* [Exercise description]
Show every line below where "cyan" appears.

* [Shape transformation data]

============================================================

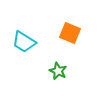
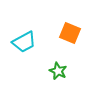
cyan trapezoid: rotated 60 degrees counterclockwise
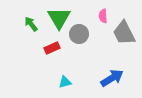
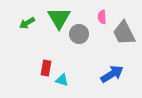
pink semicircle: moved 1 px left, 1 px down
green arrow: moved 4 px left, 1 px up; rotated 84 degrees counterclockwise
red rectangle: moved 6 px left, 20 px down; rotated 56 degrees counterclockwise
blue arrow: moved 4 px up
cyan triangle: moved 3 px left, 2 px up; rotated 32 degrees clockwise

============================================================

* [Solution for this exercise]
cyan trapezoid: rotated 60 degrees counterclockwise
cyan triangle: moved 3 px left, 2 px up; rotated 32 degrees clockwise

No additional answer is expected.